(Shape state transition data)
= = = =

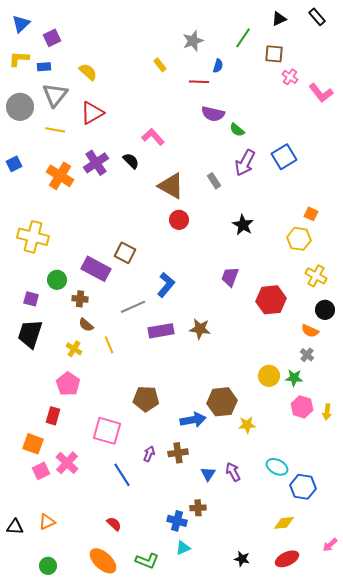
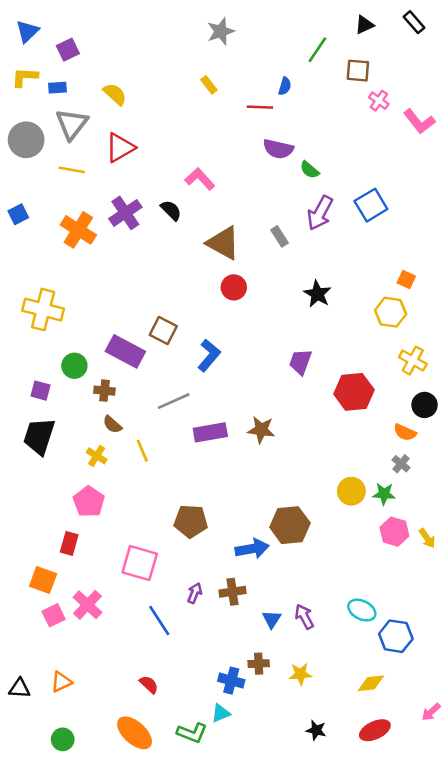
gray star: (193, 41) -> (221, 31), moved
blue L-shape: (166, 285) -> (209, 355), moved
yellow arrow: (327, 412) -> (427, 538), turned -42
yellow star: (247, 425) -> (300, 674), moved
cyan triangle: (183, 548) -> (221, 713), moved

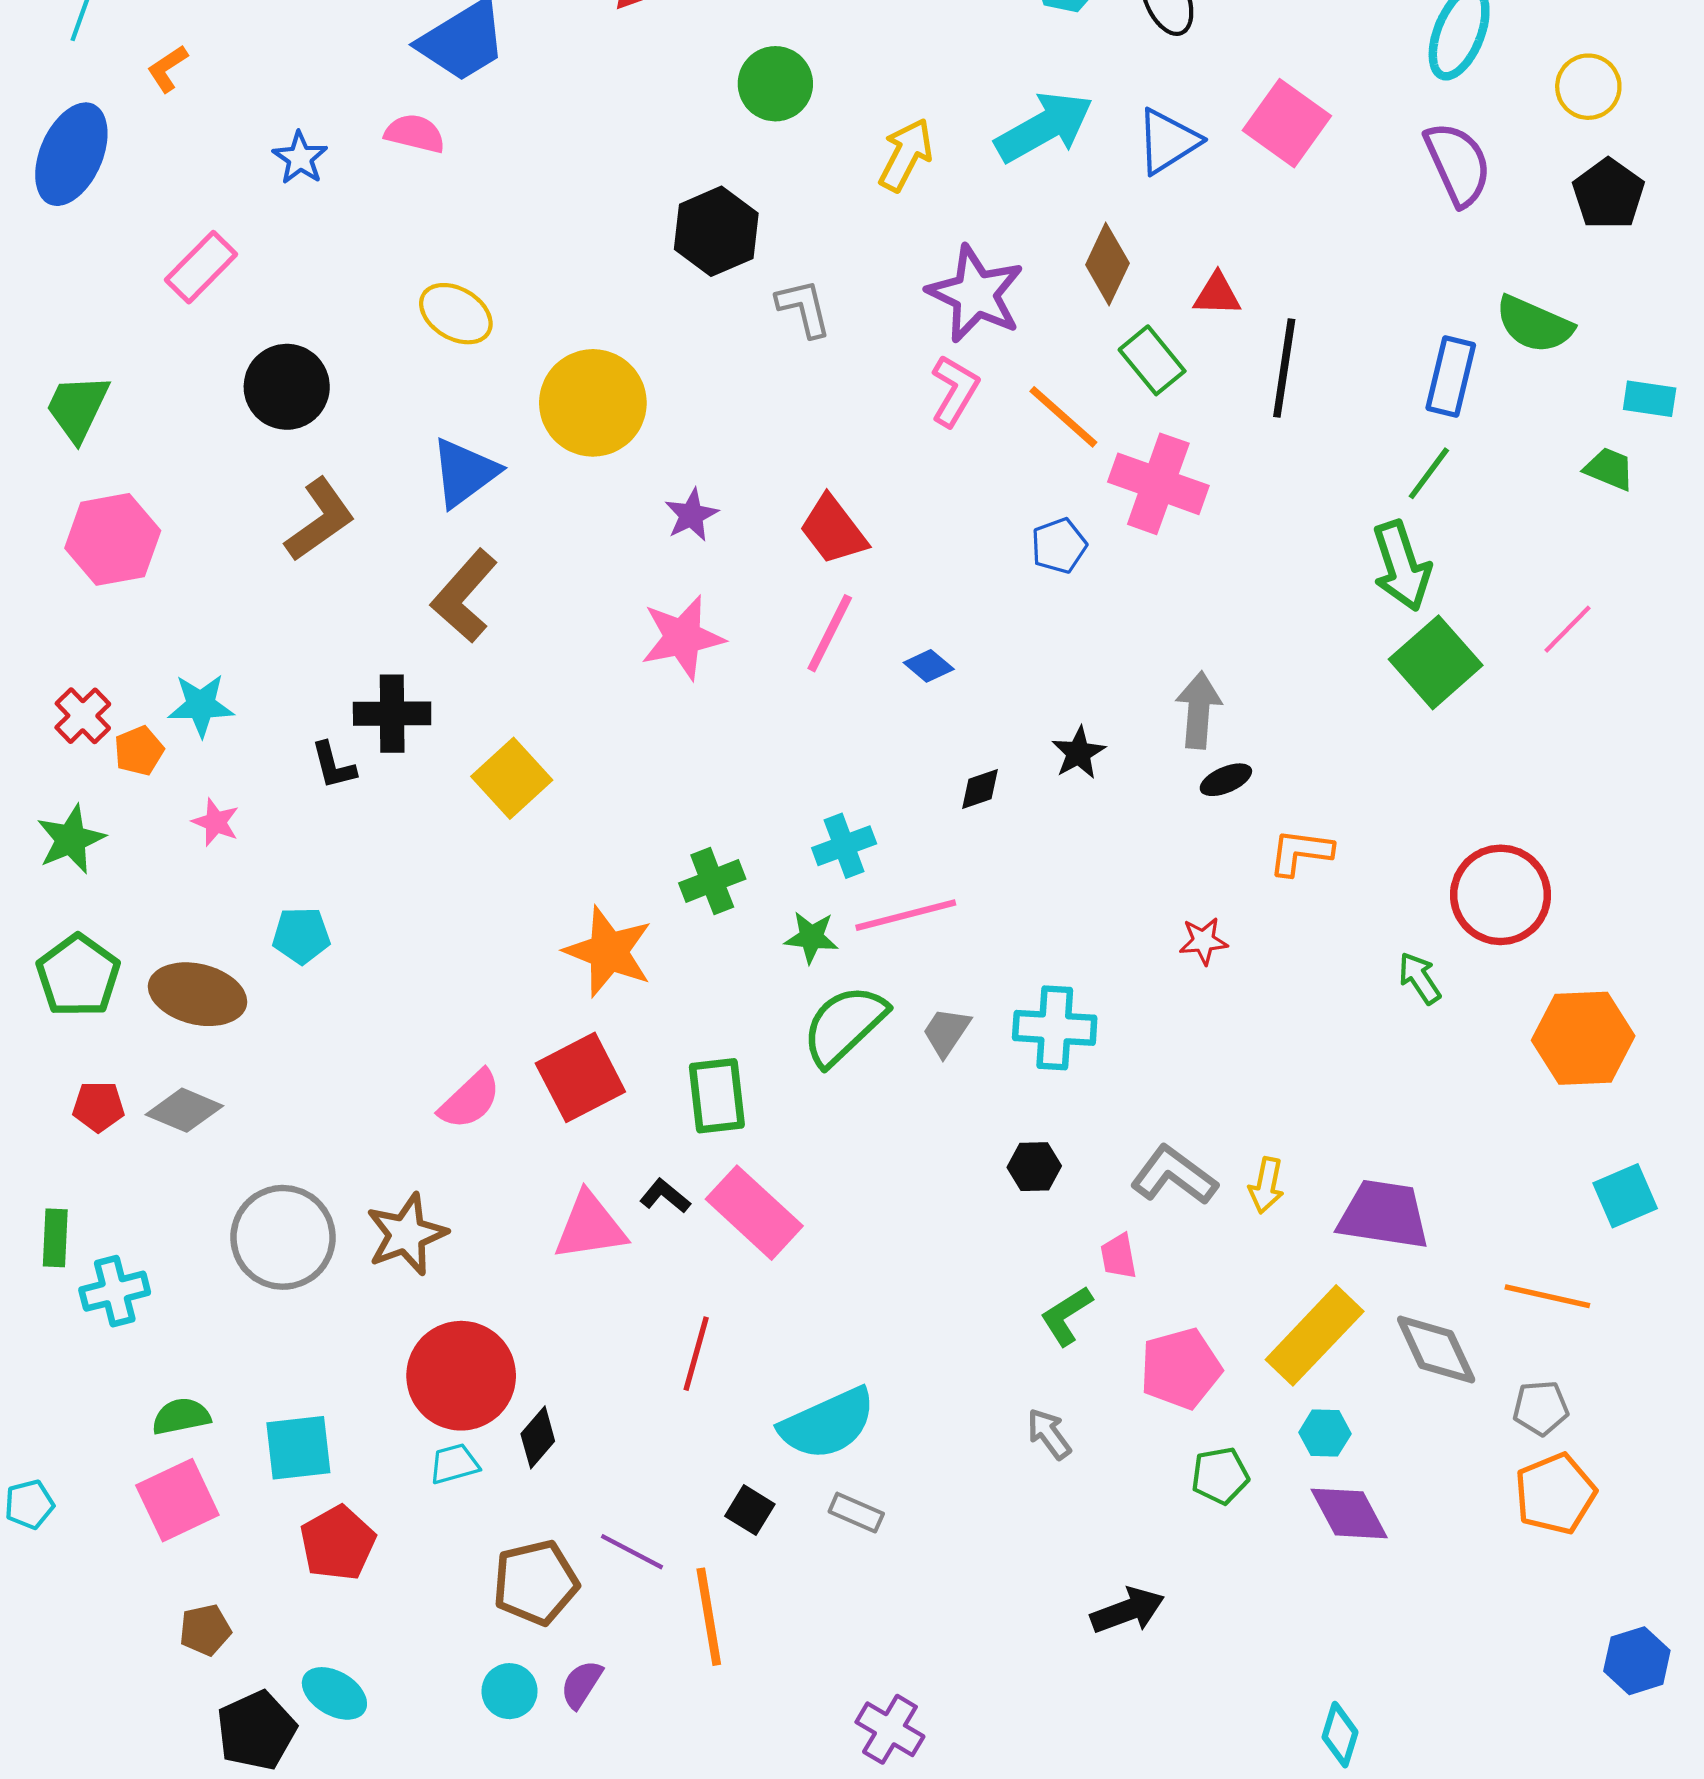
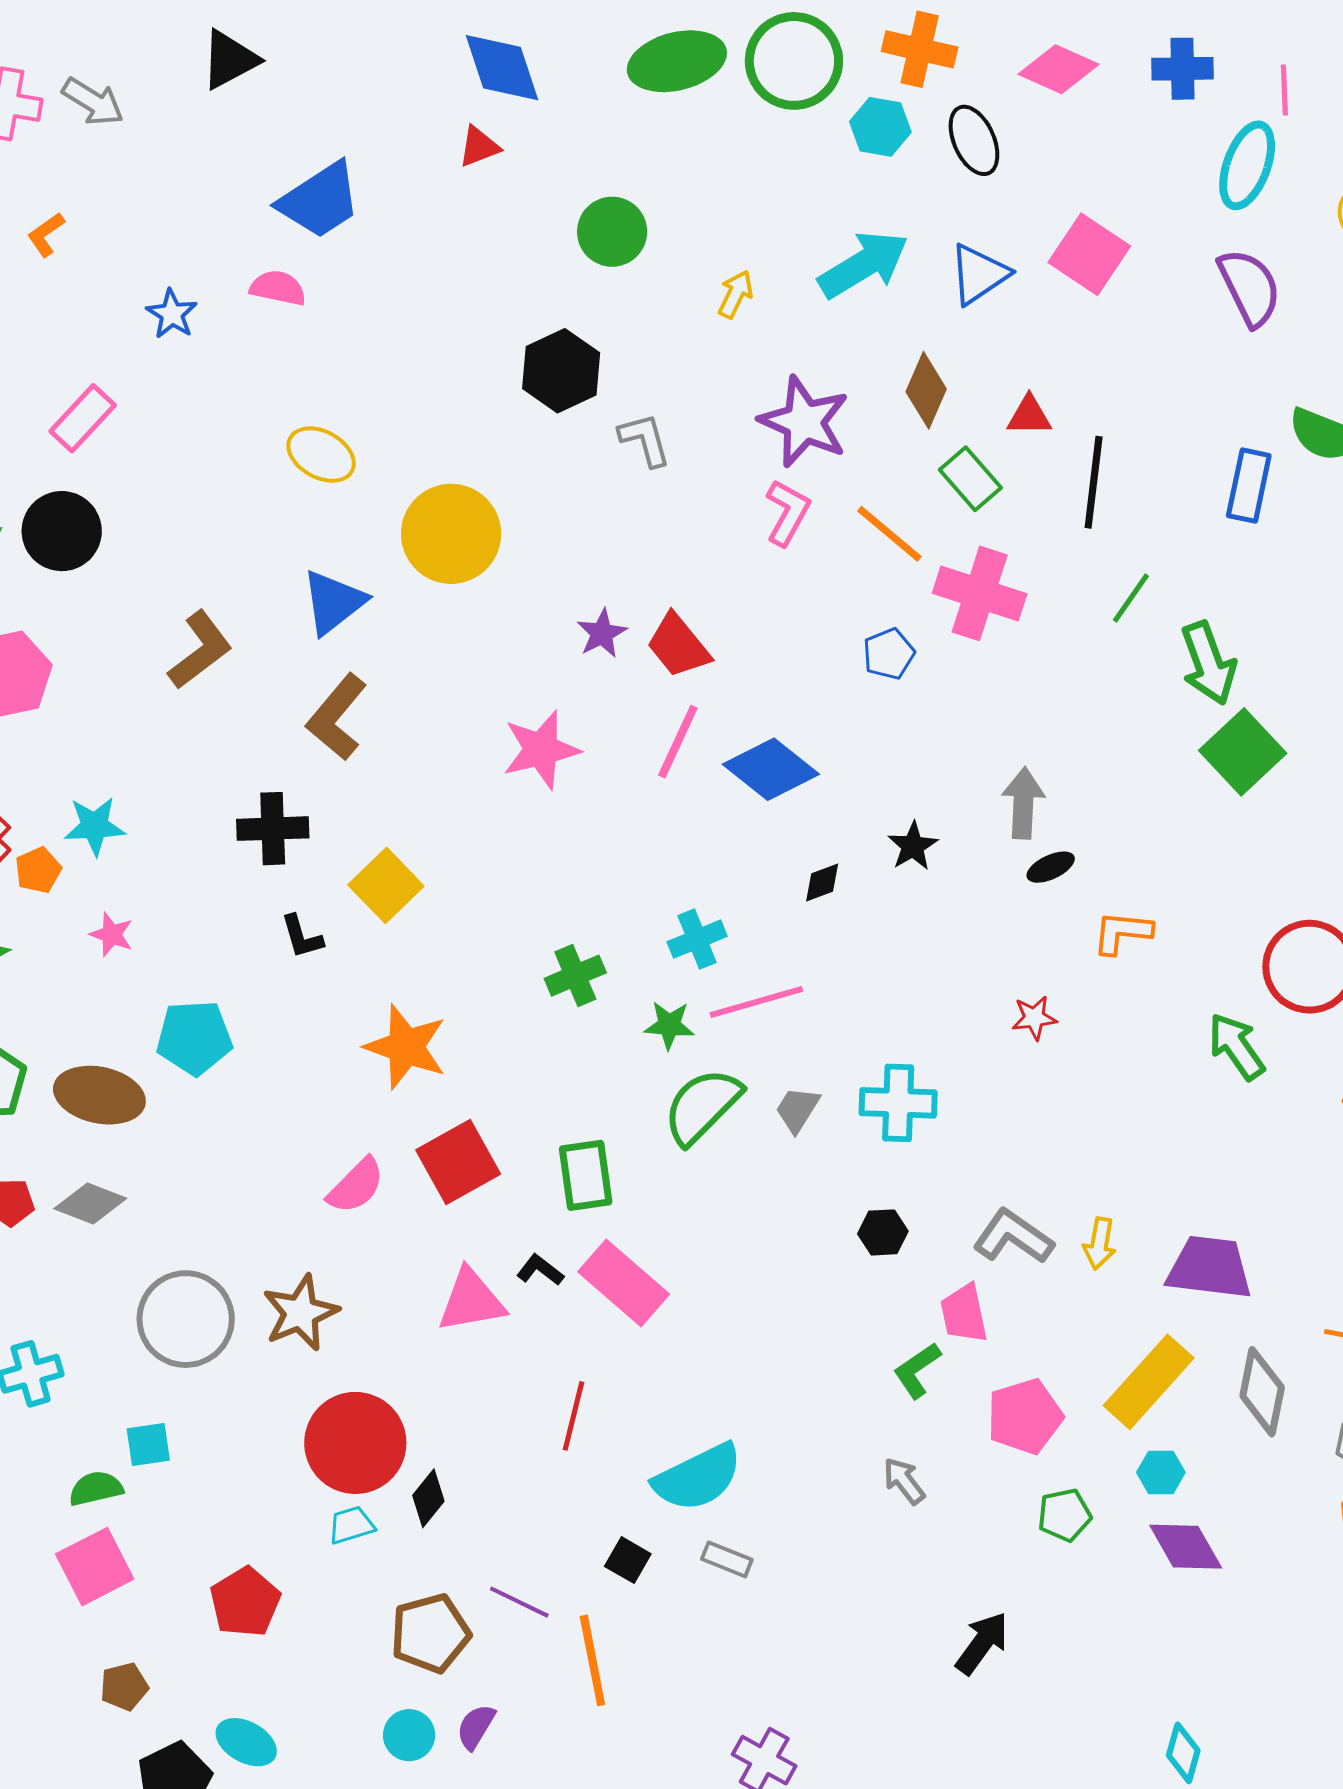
yellow arrow: (906, 155) -> (735, 294), size x0.7
black circle: (287, 387) -> (62, 531), moved
green line: (1429, 473) -> (1131, 598), moved
purple star: (691, 515) -> (602, 633), moved
blue diamond: (929, 666) -> (771, 769), size x2.0
black L-shape: (333, 766) -> (302, 937), moved
cyan pentagon: (301, 935) -> (194, 1038), size x1.4
orange star: (609, 952) -> (406, 1047), moved
green arrow: (1420, 978) -> (1236, 1046), size x1.4
pink trapezoid: (1119, 1256) -> (964, 1314), size x1.4
gray diamond: (1436, 1350) -> (1262, 1392), turned 38
cyan square: (298, 1448) -> (148, 1445), moved, size x0.7
black arrow: (1128, 1611) -> (982, 1643), turned -32

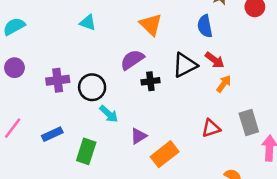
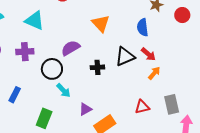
cyan triangle: (88, 23) -> (35, 21), moved, size x1.5
purple semicircle: (132, 60) -> (71, 48), moved
purple cross: (58, 80) -> (25, 52), moved
blue rectangle: (52, 134) -> (15, 95), moved, turned -42

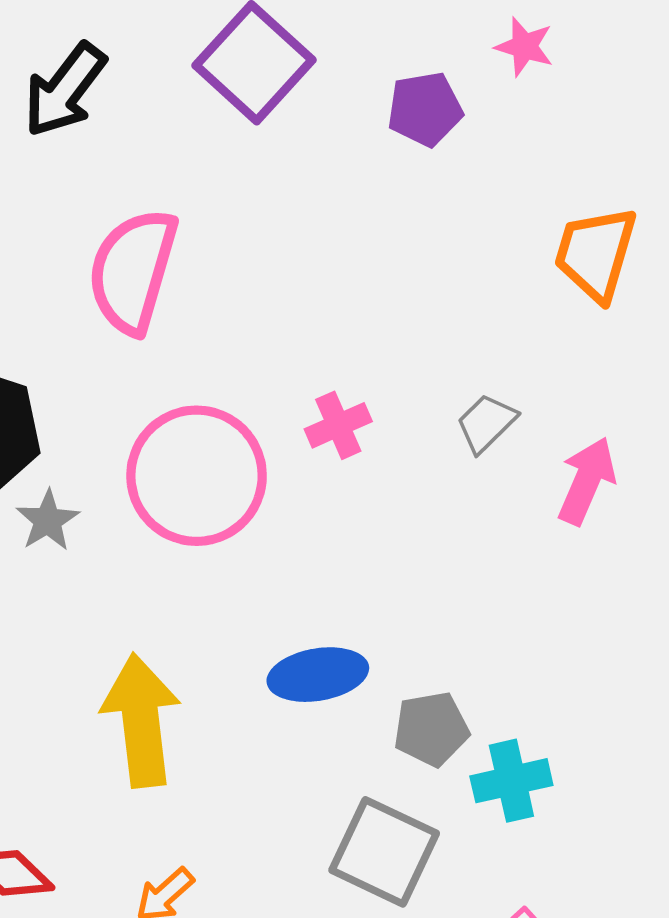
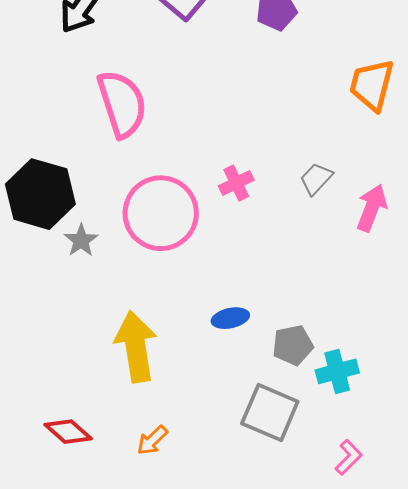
pink semicircle: (133, 271) -> (122, 104), turned 148
blue ellipse: (318, 675) -> (230, 318), size x0.7

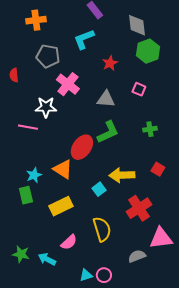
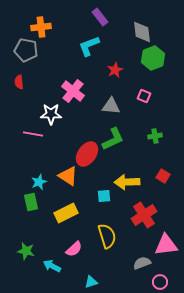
gray pentagon: (48, 56) -> (26, 50), moved
cyan square: (99, 189) -> (104, 196), turned 32
green star: (21, 254) -> (26, 251), moved
pink circle: (104, 275) -> (160, 282), moved

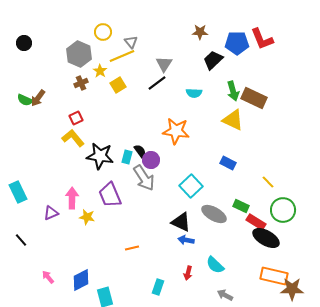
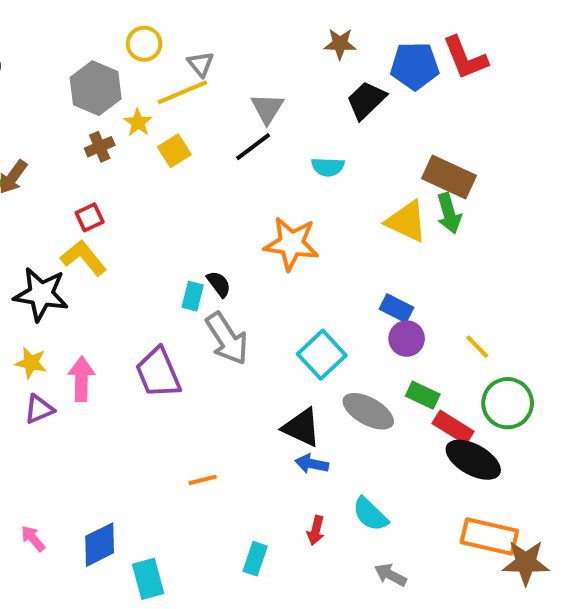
green arrow: (233, 91) -> (449, 213), moved
black star: (100, 156) -> (41, 294), moved
purple circle: (151, 160) -> (407, 339), moved
yellow star: (87, 217) -> (31, 363), moved

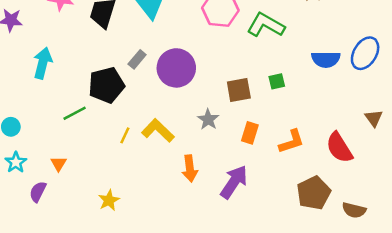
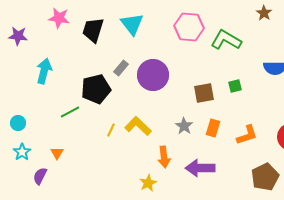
gray star: (208, 119) -> (184, 126), moved
purple arrow: (234, 182) -> (200, 168), turned -124
yellow star: (109, 200) -> (148, 183), moved

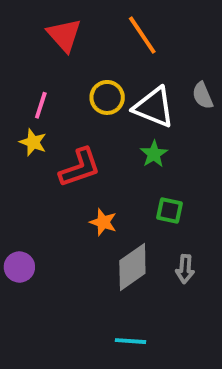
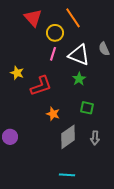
yellow circle: (107, 97) -> (55, 33), moved
pink line: (41, 105) -> (53, 54), moved

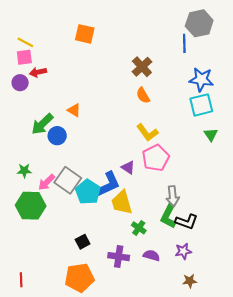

= = = =

What you should do
Please set down only the lines from the first line of the records above through the line that has "pink trapezoid: (1119, 1256)", exactly, and not the pictures.

Result of the task
gray star: (193, 41) -> (221, 31), moved
blue L-shape: (166, 285) -> (209, 355), moved
yellow arrow: (327, 412) -> (427, 538), turned -42
yellow star: (247, 425) -> (300, 674), moved
cyan triangle: (183, 548) -> (221, 713), moved

yellow arrow: (906, 155) -> (735, 294), size x0.7
black circle: (287, 387) -> (62, 531), moved
green line: (1429, 473) -> (1131, 598), moved
purple star: (691, 515) -> (602, 633), moved
blue diamond: (929, 666) -> (771, 769), size x2.0
black L-shape: (333, 766) -> (302, 937), moved
cyan pentagon: (301, 935) -> (194, 1038), size x1.4
orange star: (609, 952) -> (406, 1047), moved
green arrow: (1420, 978) -> (1236, 1046), size x1.4
pink trapezoid: (1119, 1256) -> (964, 1314), size x1.4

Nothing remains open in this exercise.